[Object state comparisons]
++++++++
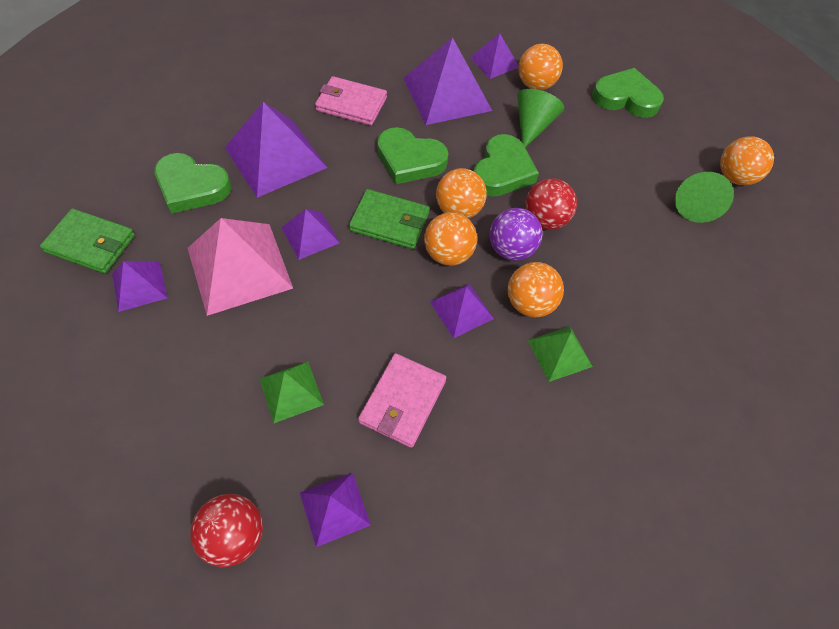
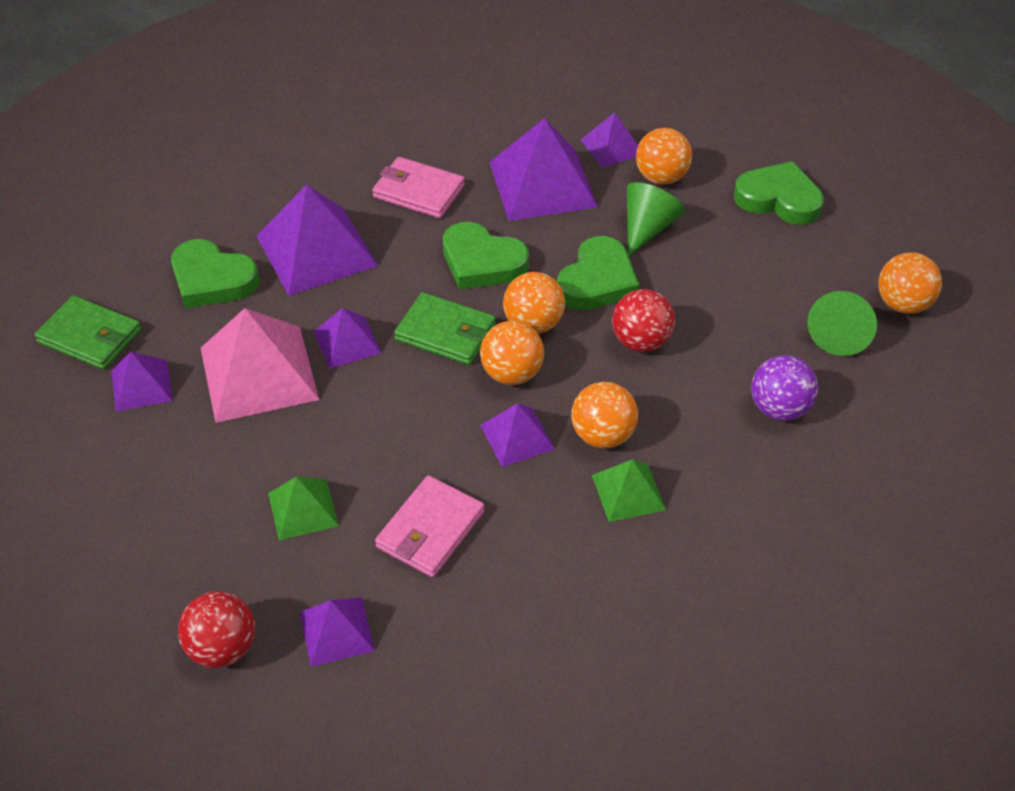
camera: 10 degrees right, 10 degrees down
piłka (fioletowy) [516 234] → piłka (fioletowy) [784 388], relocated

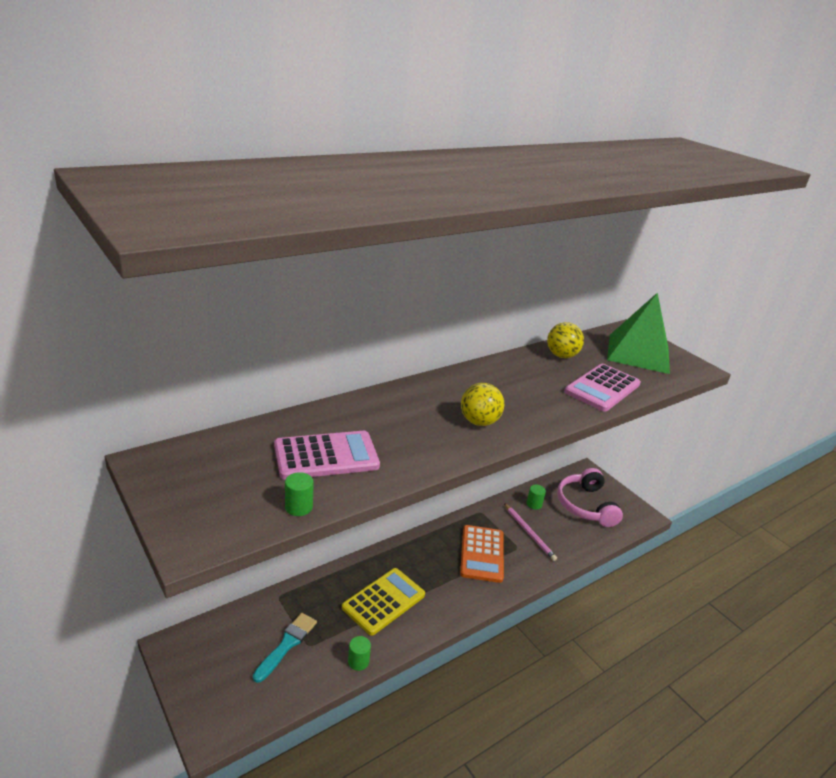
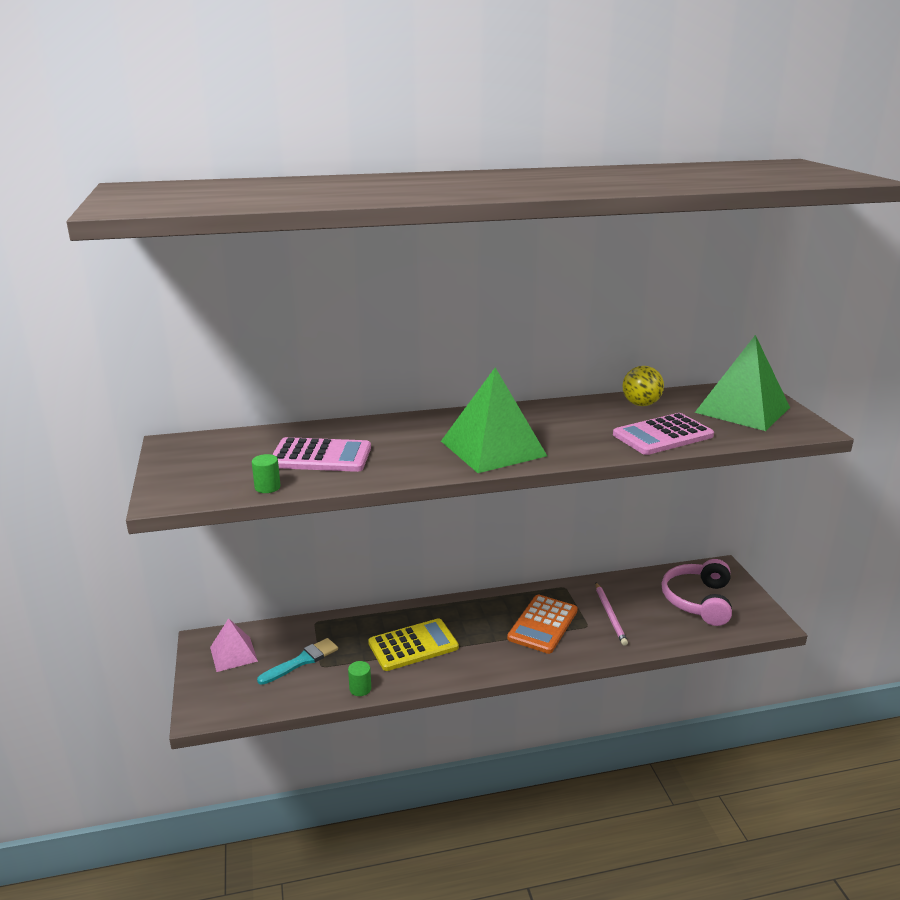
camera: 25 degrees right, 5 degrees down
walec (zielony) [536 497] → -
- → piramida (różowy) [234 645]
piłka (żółty) [482 404] → piramida (zielony) [494 420]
++++++++
THE TASK » What is needed is a word-for-word transcription of all the entries, with the pictures dropped.

ANSWER FOR THIS EXERCISE »
camera: 10 degrees right, 10 degrees down
piłka (fioletowy) [516 234] → piłka (fioletowy) [784 388], relocated

camera: 25 degrees right, 5 degrees down
walec (zielony) [536 497] → -
- → piramida (różowy) [234 645]
piłka (żółty) [482 404] → piramida (zielony) [494 420]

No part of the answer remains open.